About this exercise: Begin at the top of the following data. Copy each line exactly until you have copied the line containing "The second view gained the orange drum".

Listed entries:
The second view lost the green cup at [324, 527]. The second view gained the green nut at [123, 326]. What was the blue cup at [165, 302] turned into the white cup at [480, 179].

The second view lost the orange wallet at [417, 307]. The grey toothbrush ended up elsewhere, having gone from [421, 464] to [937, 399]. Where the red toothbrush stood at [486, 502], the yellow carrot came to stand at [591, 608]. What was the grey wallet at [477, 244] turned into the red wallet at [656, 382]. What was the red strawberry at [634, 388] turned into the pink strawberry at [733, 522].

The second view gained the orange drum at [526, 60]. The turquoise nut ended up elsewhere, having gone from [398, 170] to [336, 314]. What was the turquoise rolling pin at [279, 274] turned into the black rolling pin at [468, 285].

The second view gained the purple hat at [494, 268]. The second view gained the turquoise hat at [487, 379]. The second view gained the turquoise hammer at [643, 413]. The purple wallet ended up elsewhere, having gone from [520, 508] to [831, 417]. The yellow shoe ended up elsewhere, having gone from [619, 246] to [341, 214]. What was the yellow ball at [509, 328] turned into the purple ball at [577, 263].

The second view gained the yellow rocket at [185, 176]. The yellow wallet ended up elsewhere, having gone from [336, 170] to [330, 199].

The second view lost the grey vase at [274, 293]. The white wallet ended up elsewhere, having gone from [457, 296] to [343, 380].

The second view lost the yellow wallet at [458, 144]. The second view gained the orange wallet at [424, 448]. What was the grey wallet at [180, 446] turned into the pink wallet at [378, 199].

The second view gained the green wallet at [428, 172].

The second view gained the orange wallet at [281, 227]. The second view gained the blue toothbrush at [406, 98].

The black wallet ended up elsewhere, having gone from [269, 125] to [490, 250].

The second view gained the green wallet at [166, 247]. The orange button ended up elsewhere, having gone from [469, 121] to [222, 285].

Your response:
The second view lost the green cup at [324, 527]. The second view gained the green nut at [123, 326]. What was the blue cup at [165, 302] turned into the white cup at [480, 179].

The second view lost the orange wallet at [417, 307]. The grey toothbrush ended up elsewhere, having gone from [421, 464] to [937, 399]. Where the red toothbrush stood at [486, 502], the yellow carrot came to stand at [591, 608]. What was the grey wallet at [477, 244] turned into the red wallet at [656, 382]. What was the red strawberry at [634, 388] turned into the pink strawberry at [733, 522].

The second view gained the orange drum at [526, 60]. The turquoise nut ended up elsewhere, having gone from [398, 170] to [336, 314]. What was the turquoise rolling pin at [279, 274] turned into the black rolling pin at [468, 285].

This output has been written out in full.